### INSTRUCTIONS FOR THE TASK
When you reach the line with "(273, 230) = (273, 559): yellow" in the records below, begin transcribing exactly and continue up to and including the line with "(267, 339) = (606, 433): white house -> none", leaving out every picture.
• • • • •
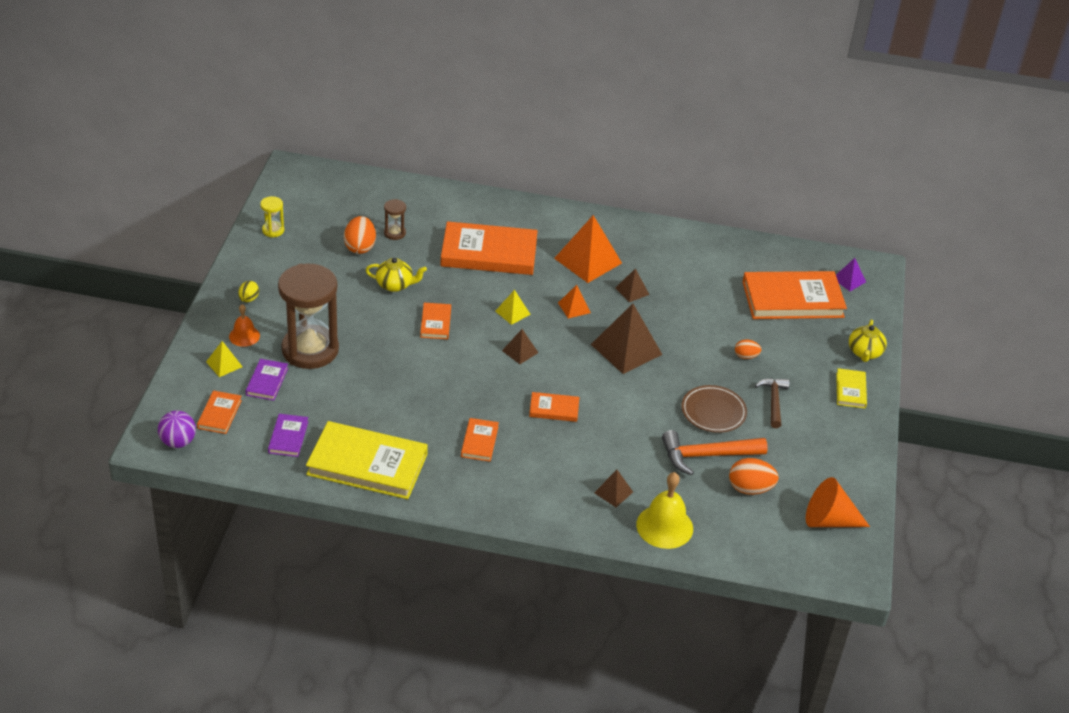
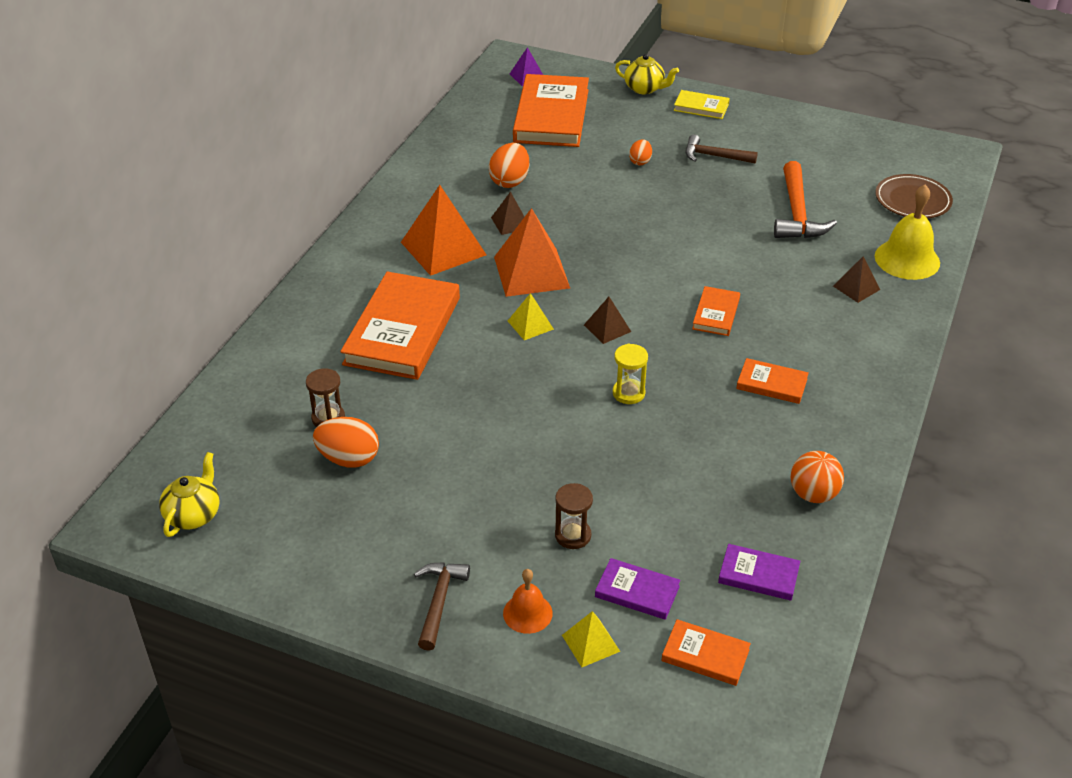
camera: 75 degrees left, 0 degrees up
(178, 442) = (765, 713): purple ball -> none
(249, 299) = (439, 602): yellow egg -> brown hammer
(273, 230) = (273, 559): yellow hourglass -> yellow hourglass (628, 393)
(310, 350) = (573, 535): brown hourglass -> brown hourglass, size x0.42
(367, 464) = (813, 494): yellow book -> orange ball
(395, 285) = (447, 430): yellow teapot -> yellow teapot (194, 515)
(435, 323) = (537, 398): orange book -> none
(574, 307) = (531, 272): orange pyramid -> orange pyramid, size x1.98
(626, 349) = (615, 242): brown pyramid -> none
(713, 412) = (728, 198): brown plate -> brown plate (912, 200)
(750, 488) = (847, 194): orange egg -> orange egg (510, 181)
(829, 520) = (889, 154): orange cone -> none

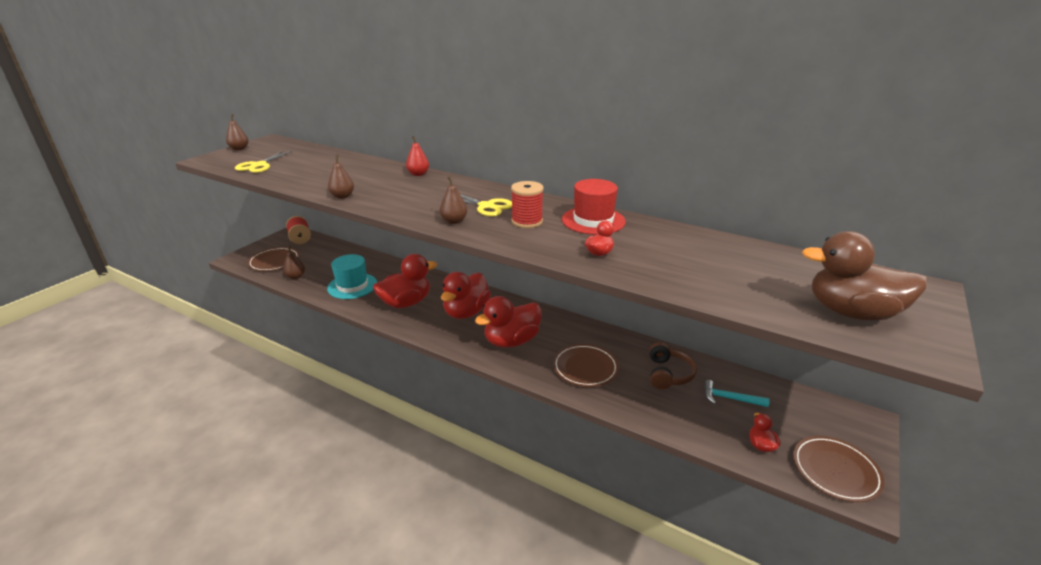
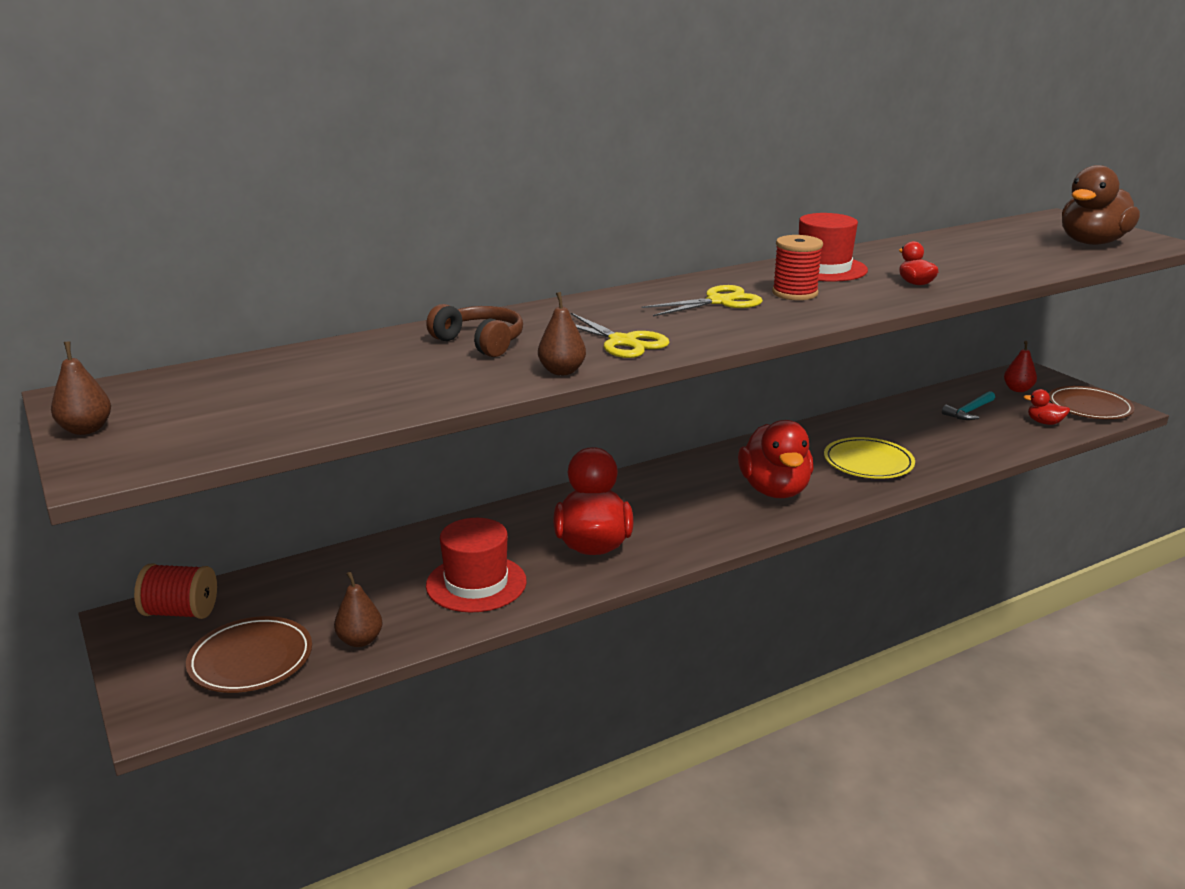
camera: 60 degrees left, 5 degrees down
(259, 165) = (261, 418): yellow scissors -> yellow scissors (622, 342)
(352, 286) = (476, 583): turquoise hat -> red hat
(418, 174) = (528, 315): red pear -> red pear (1018, 389)
(454, 221) = (753, 324): brown pear -> none
(466, 312) = (671, 503): red duck -> none
(585, 368) = (868, 463): brown plate -> yellow plate
(668, 374) = (910, 425): brown headphones -> brown headphones (480, 342)

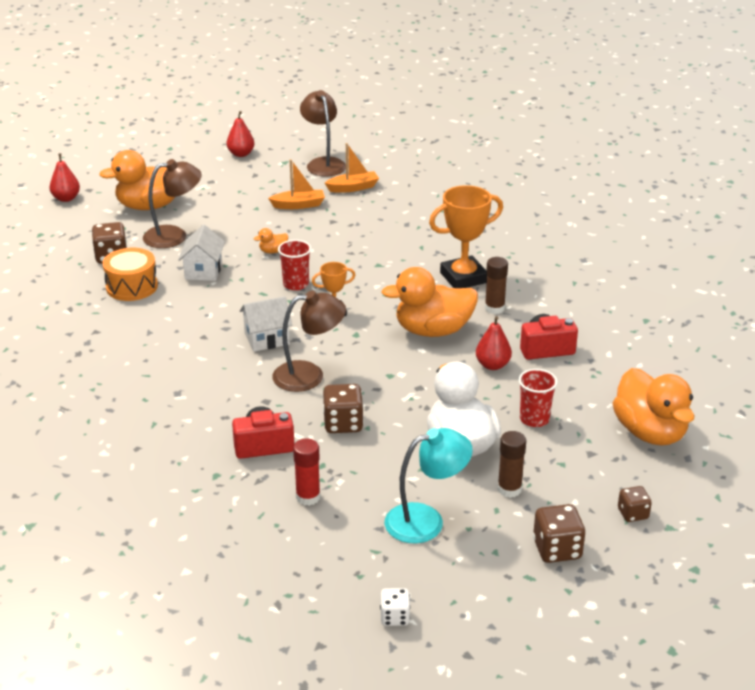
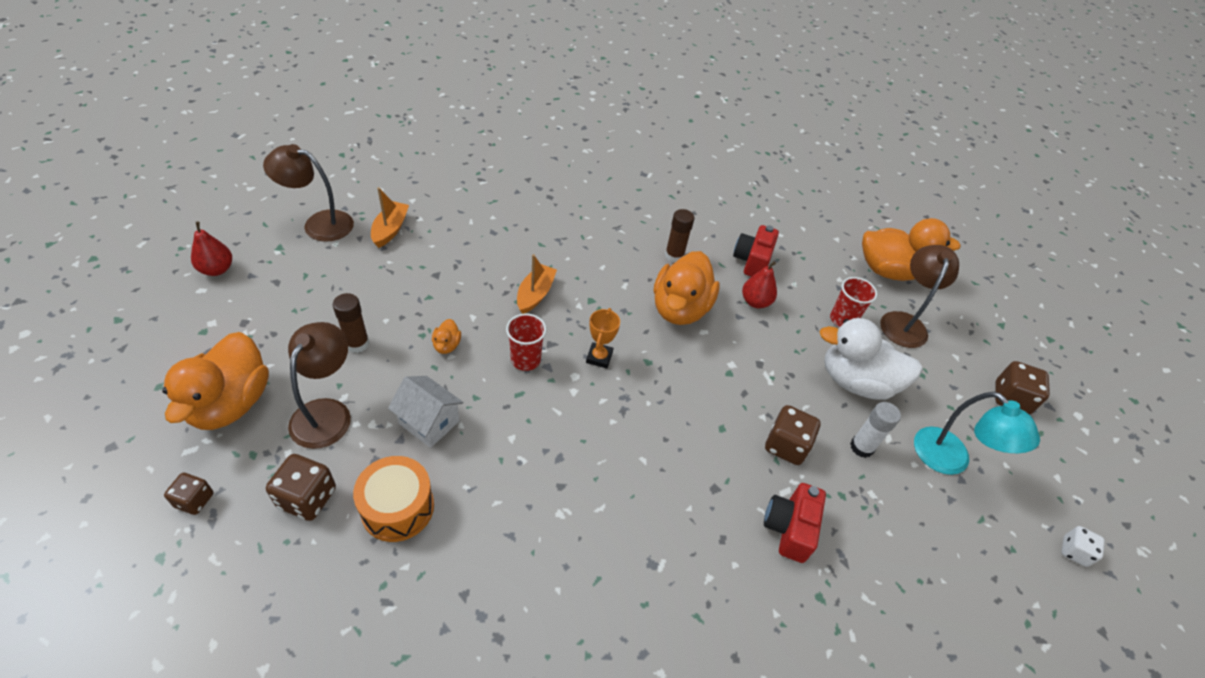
camera: 65 degrees left, 15 degrees up
(66, 198) = (101, 483): red pear -> none
(267, 339) = (606, 433): white house -> none
(299, 205) = (378, 281): orange boat -> orange boat (535, 294)
(308, 497) = (887, 532): red glue stick -> none
(309, 375) = (693, 431): brown lamp -> brown lamp (904, 322)
(385, 464) = (861, 447): none -> white glue stick
(426, 520) = (950, 460): turquoise lamp -> turquoise lamp turned 135 degrees clockwise
(463, 278) = (613, 247): orange trophy -> none
(509, 489) = (927, 384): brown glue stick -> brown glue stick (357, 344)
(632, 514) = (981, 334): brown dice -> brown dice (194, 500)

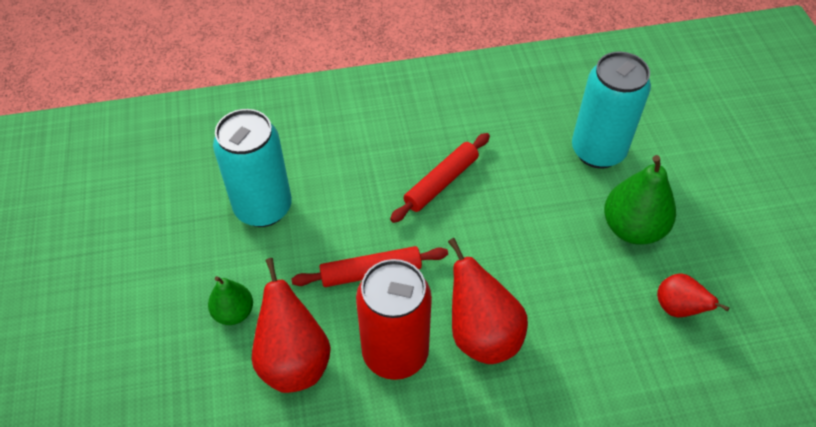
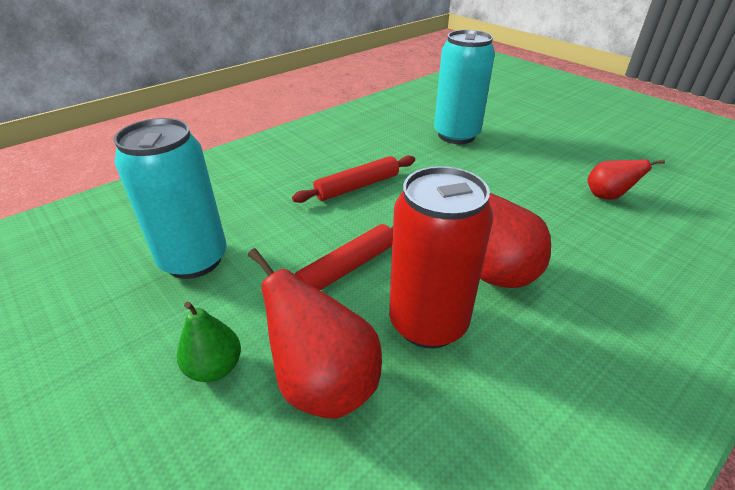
camera: 30 degrees left, 15 degrees down
(441, 182) = (357, 186): red rolling pin -> red rolling pin turned 45 degrees clockwise
(632, 228) = (525, 165): green pear -> none

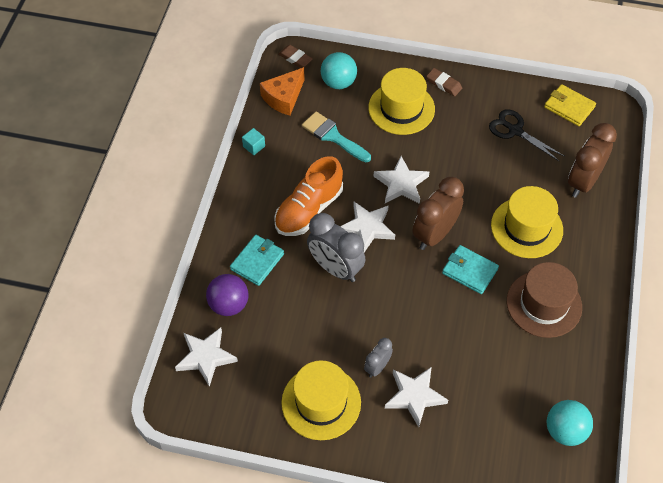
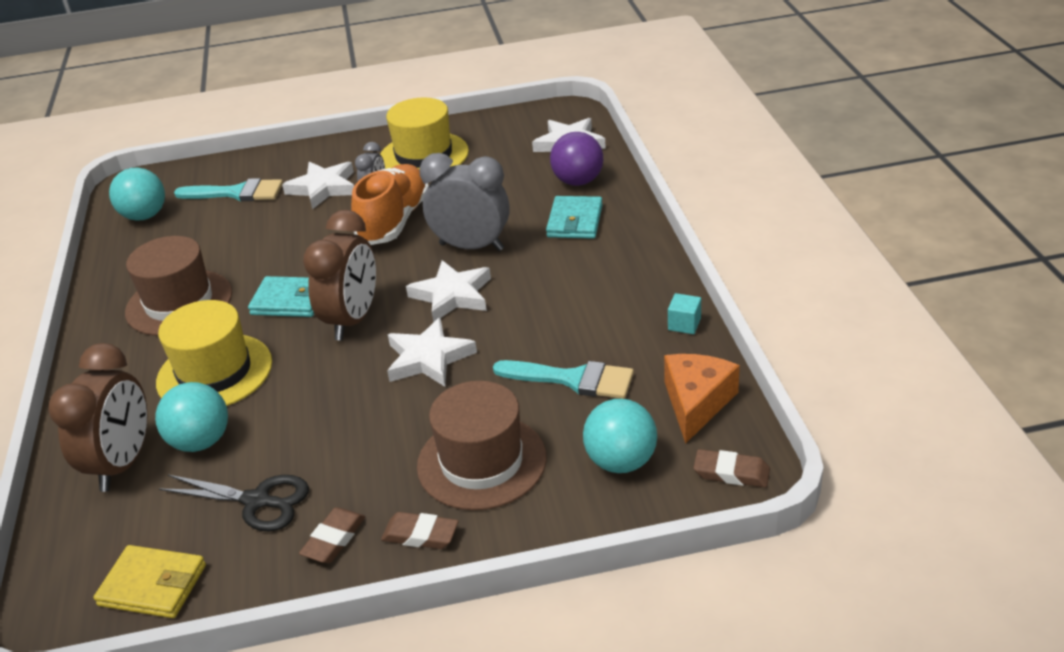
camera: 160 degrees right, 20 degrees down
(309, 209) = (546, 286): orange shoe -> orange shoe (394, 221)
(401, 108) = (481, 462): yellow hat -> brown hat
(483, 97) = (334, 539): none -> brown eraser
(485, 426) = (237, 193): none -> turquoise brush
(539, 179) = (201, 441): none -> turquoise ball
• • • • •
### RESPONSE BOX
(273, 230) = (273, 559): yellow hourglass -> yellow hourglass (628, 393)
(310, 350) = (573, 535): brown hourglass -> brown hourglass, size x0.42
(367, 464) = (813, 494): yellow book -> orange ball
(395, 285) = (447, 430): yellow teapot -> yellow teapot (194, 515)
(435, 323) = (537, 398): orange book -> none
(574, 307) = (531, 272): orange pyramid -> orange pyramid, size x1.98
(626, 349) = (615, 242): brown pyramid -> none
(713, 412) = (728, 198): brown plate -> brown plate (912, 200)
(750, 488) = (847, 194): orange egg -> orange egg (510, 181)
(829, 520) = (889, 154): orange cone -> none

camera: 60 degrees left, 5 degrees down
(259, 165) = (261, 418): yellow scissors -> yellow scissors (622, 342)
(352, 286) = (476, 583): turquoise hat -> red hat
(418, 174) = (528, 315): red pear -> red pear (1018, 389)
(454, 221) = (753, 324): brown pear -> none
(466, 312) = (671, 503): red duck -> none
(585, 368) = (868, 463): brown plate -> yellow plate
(668, 374) = (910, 425): brown headphones -> brown headphones (480, 342)

camera: 65 degrees left, 15 degrees up
(66, 198) = (101, 483): red pear -> none
(267, 339) = (606, 433): white house -> none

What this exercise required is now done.